**WHAT IS REQUIRED:** Every line in the data below from the one containing "The second view gained" down to the one containing "The second view lost", both included, must be retyped exactly; no other line is to appear.

**EXERCISE MATERIALS:**
_ _ _ _ _ _ _
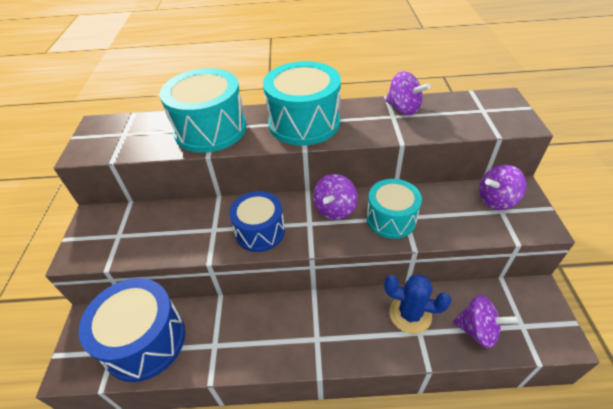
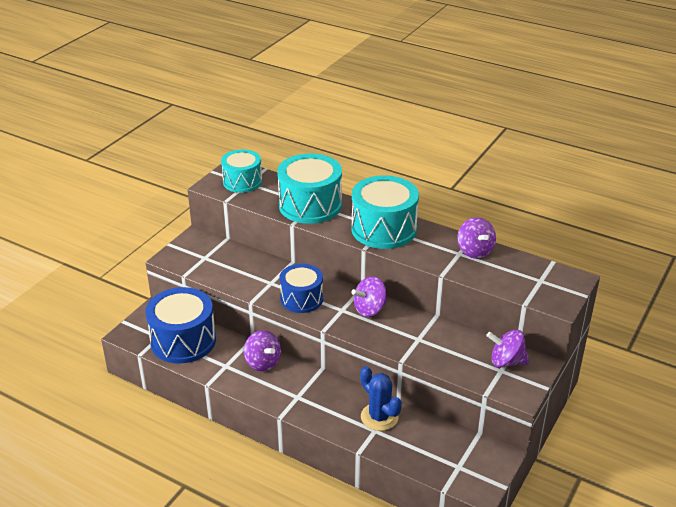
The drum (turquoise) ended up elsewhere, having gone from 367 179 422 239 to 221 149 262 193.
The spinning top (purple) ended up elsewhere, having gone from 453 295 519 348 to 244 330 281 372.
_ _ _ _ _ _ _
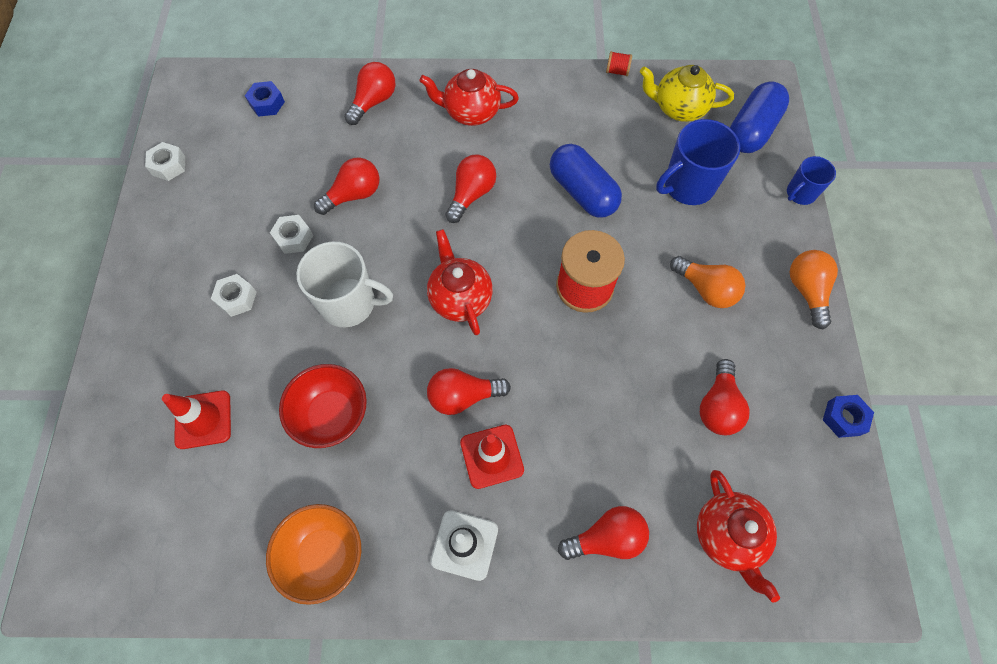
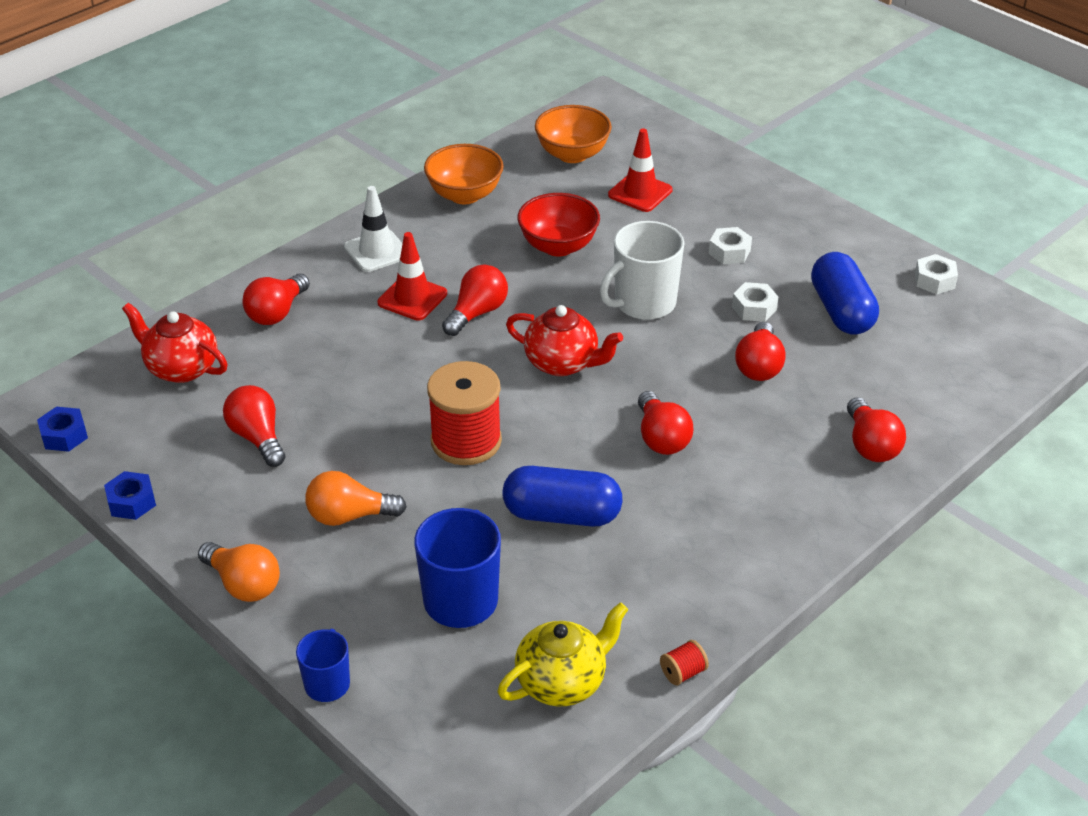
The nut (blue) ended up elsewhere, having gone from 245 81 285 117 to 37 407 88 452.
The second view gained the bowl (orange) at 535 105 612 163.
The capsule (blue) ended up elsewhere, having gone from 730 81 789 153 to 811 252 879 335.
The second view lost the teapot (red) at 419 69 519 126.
_ _ _ _ _ _ _
**WRITTEN RESPONSE:**
The second view gained the bowl (orange) at 535 105 612 163.
The capsule (blue) ended up elsewhere, having gone from 730 81 789 153 to 811 252 879 335.
The second view lost the teapot (red) at 419 69 519 126.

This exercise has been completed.